# What is required
Down to the last line, set down the material below exactly; skip the pictures.

# Source material
□ □ □
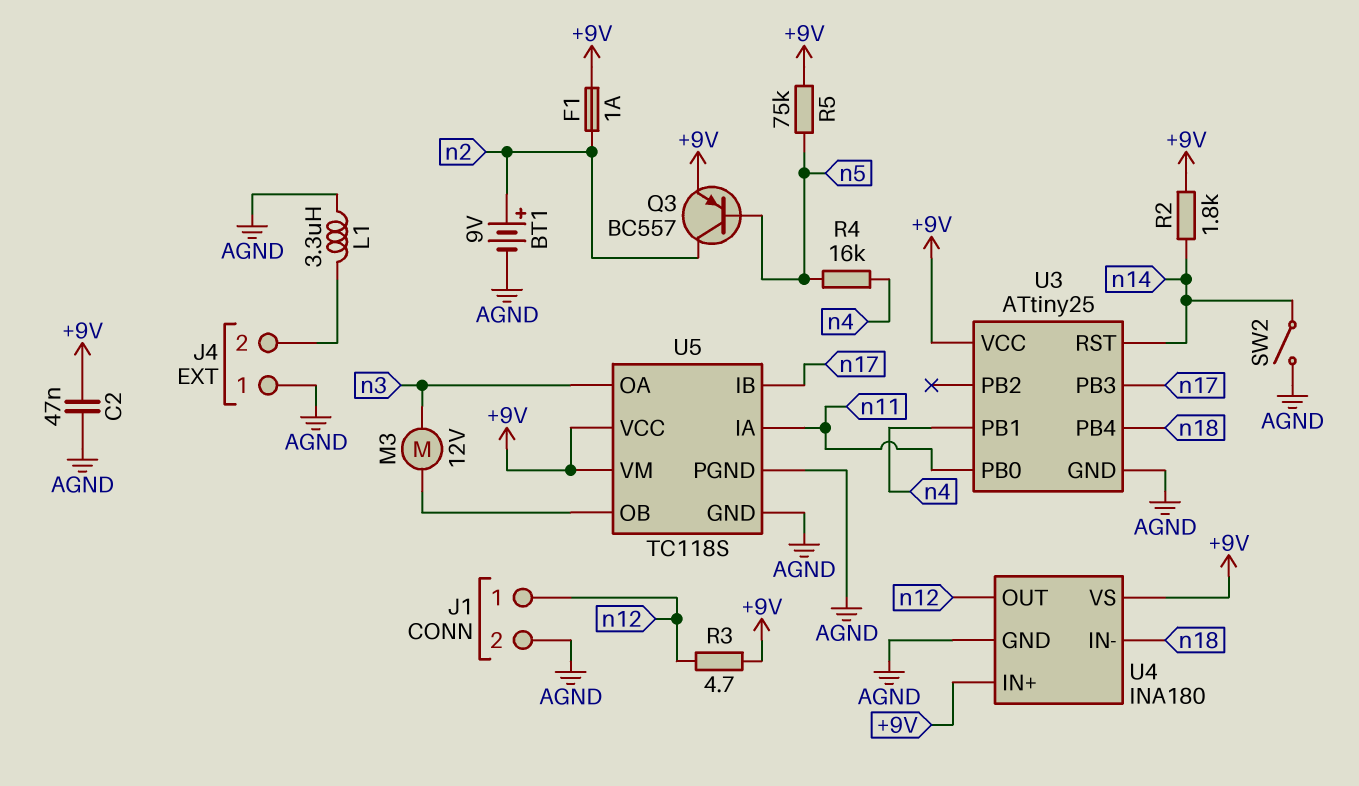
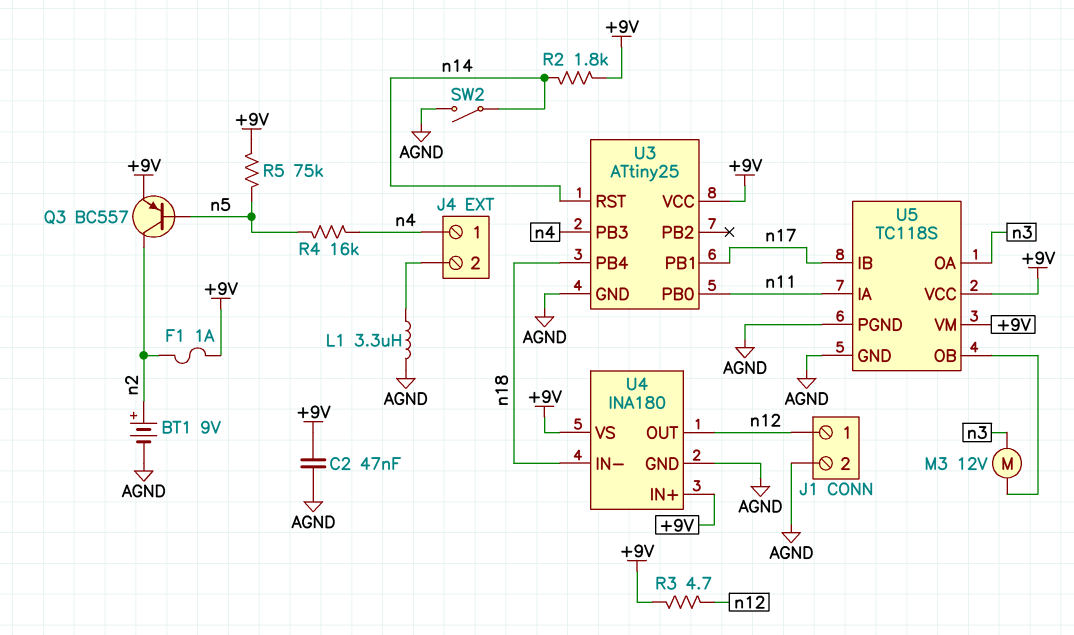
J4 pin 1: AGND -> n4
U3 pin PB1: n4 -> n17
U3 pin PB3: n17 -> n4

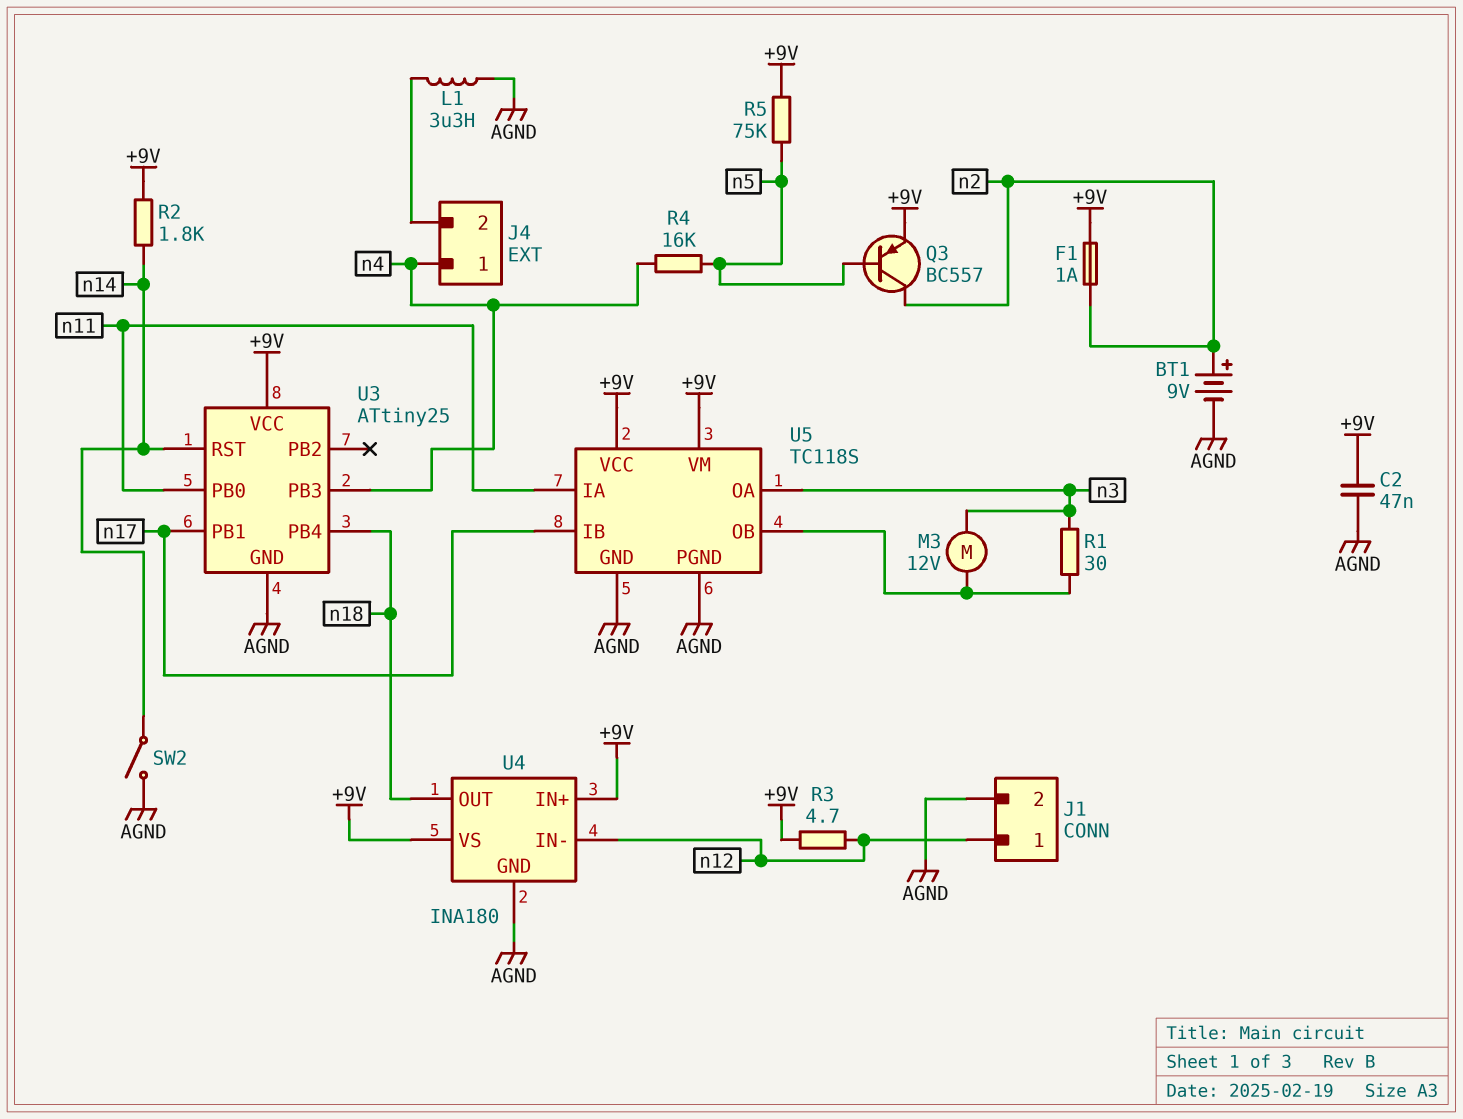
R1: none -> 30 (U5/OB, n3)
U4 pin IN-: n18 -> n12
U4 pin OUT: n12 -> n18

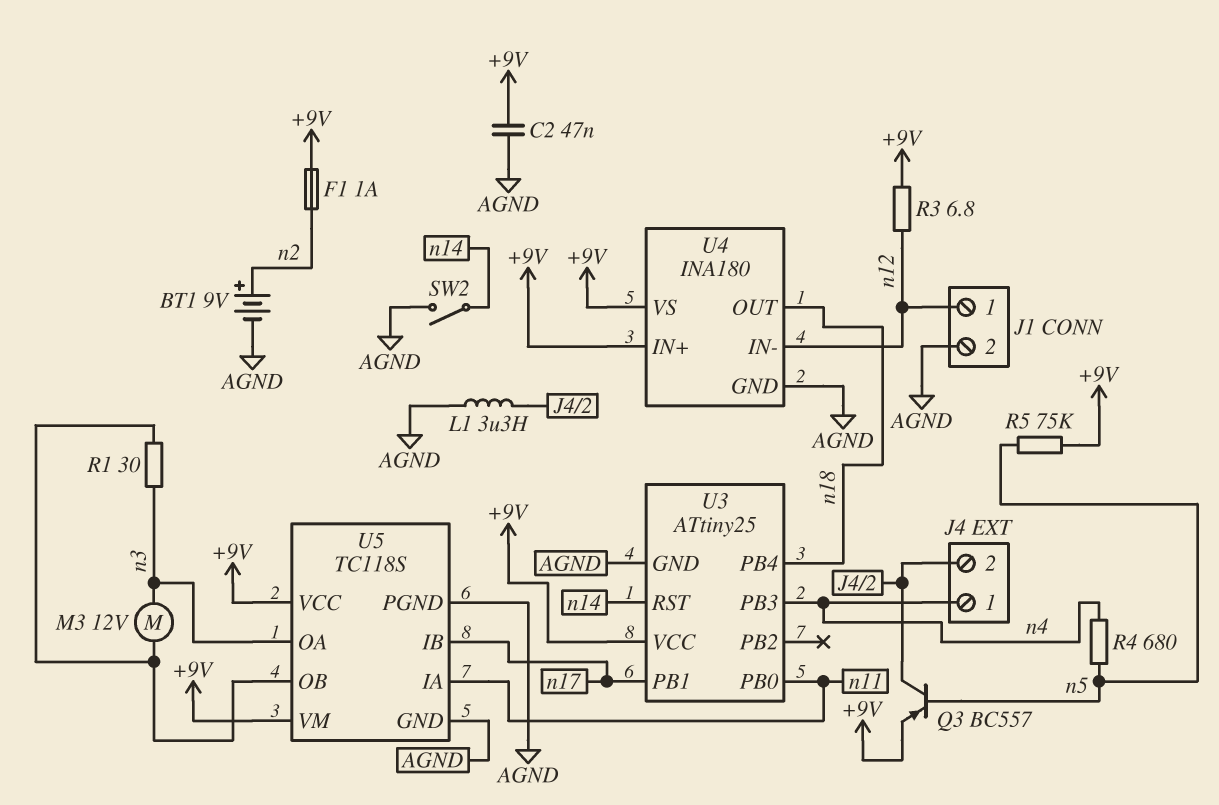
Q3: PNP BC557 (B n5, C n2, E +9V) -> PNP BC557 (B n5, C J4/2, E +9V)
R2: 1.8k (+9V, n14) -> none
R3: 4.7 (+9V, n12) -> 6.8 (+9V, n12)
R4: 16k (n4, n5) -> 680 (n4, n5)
□ □ □
# Output of the exercise
J4 pin 1: AGND -> n4
U3 pin PB1: n4 -> n17
U3 pin PB3: n17 -> n4

R1: none -> 30 (U5/OB, n3)
U4 pin IN-: n18 -> n12
U4 pin OUT: n12 -> n18

Q3: PNP BC557 (B n5, C n2, E +9V) -> PNP BC557 (B n5, C J4/2, E +9V)
R2: 1.8k (+9V, n14) -> none
R3: 4.7 (+9V, n12) -> 6.8 (+9V, n12)
R4: 16k (n4, n5) -> 680 (n4, n5)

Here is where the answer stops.